## Records for this task
┏━━

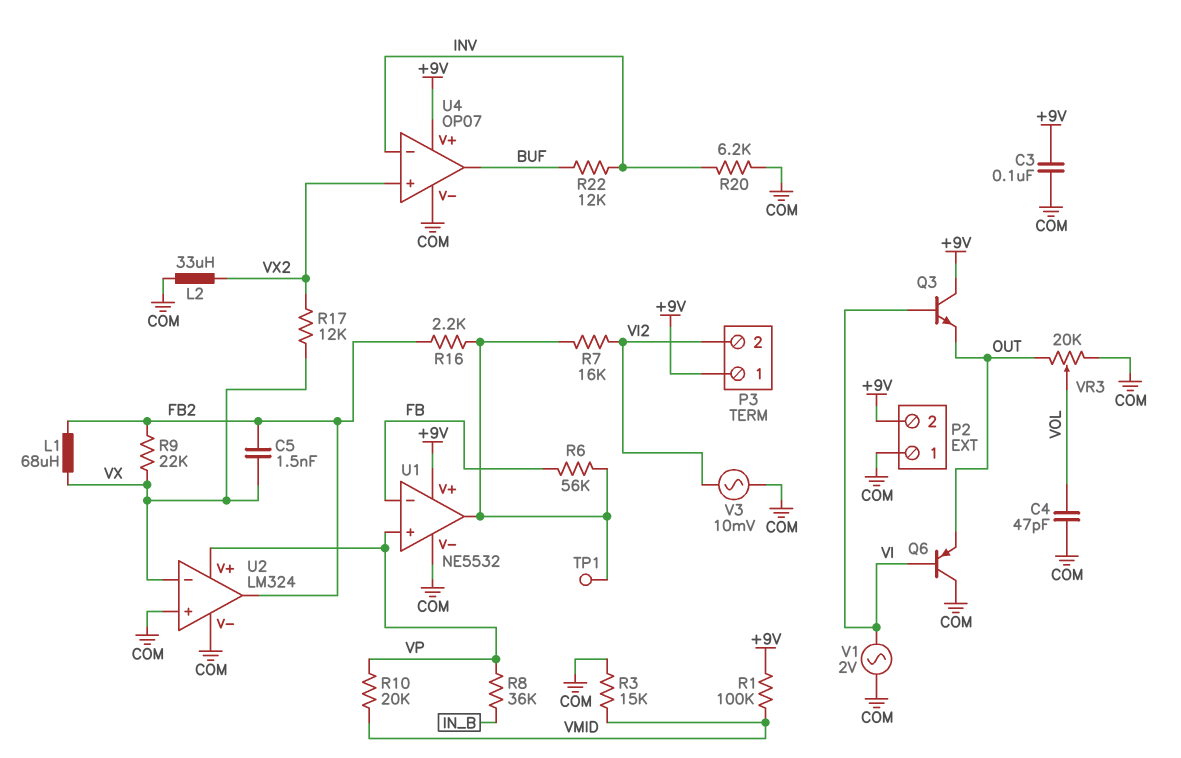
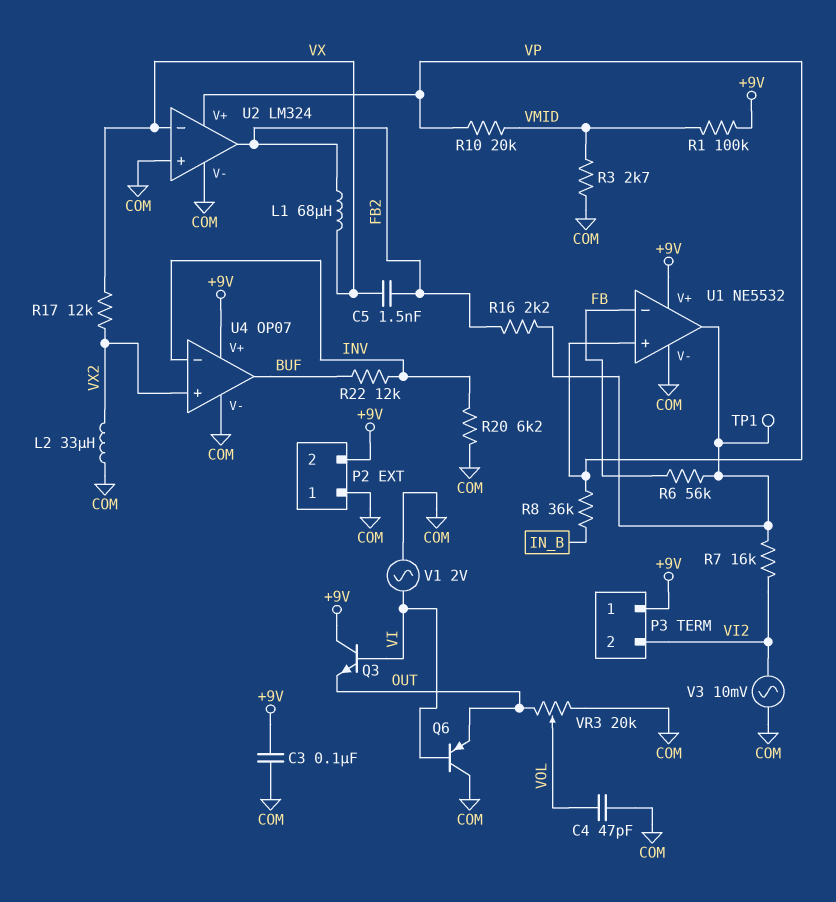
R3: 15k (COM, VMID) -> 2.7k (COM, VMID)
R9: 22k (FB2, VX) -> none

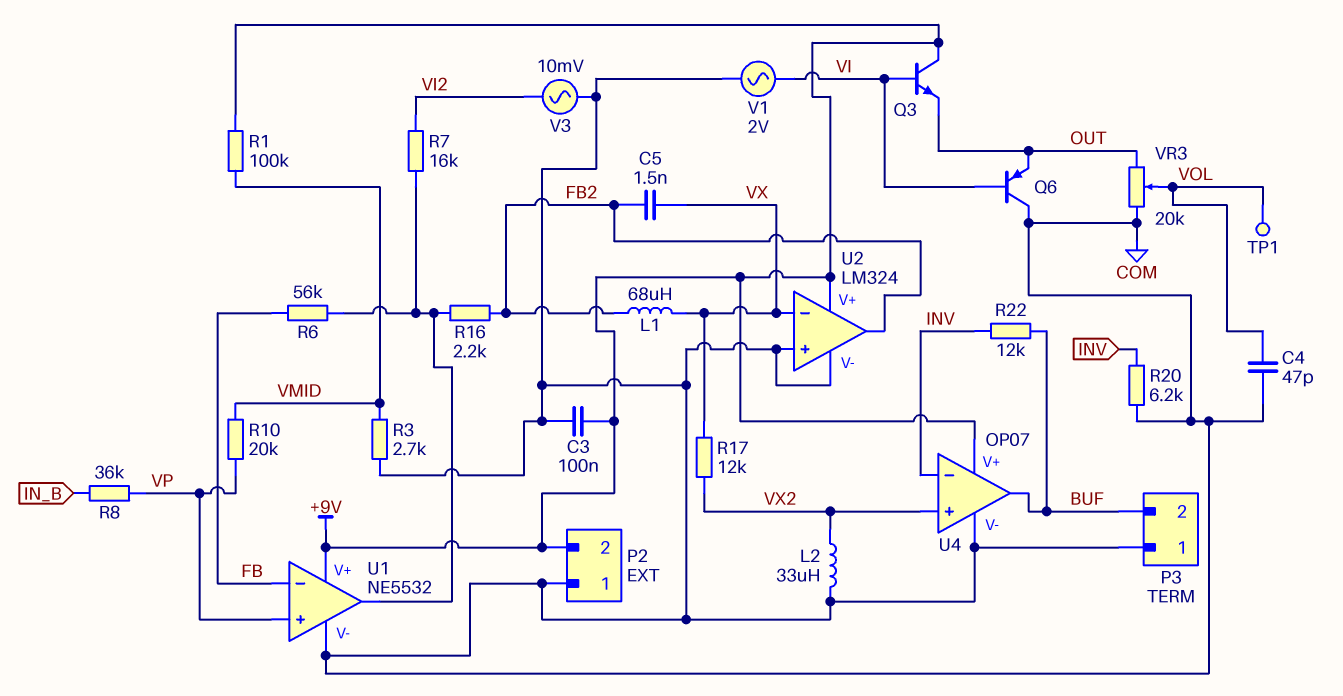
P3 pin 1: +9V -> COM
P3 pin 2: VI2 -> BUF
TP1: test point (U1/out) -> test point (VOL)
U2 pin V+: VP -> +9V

┗━━

## Exercise goal
Print every entry above again without changing a word, and omit the pictures.

## Response
R3: 15k (COM, VMID) -> 2.7k (COM, VMID)
R9: 22k (FB2, VX) -> none

P3 pin 1: +9V -> COM
P3 pin 2: VI2 -> BUF
TP1: test point (U1/out) -> test point (VOL)
U2 pin V+: VP -> +9V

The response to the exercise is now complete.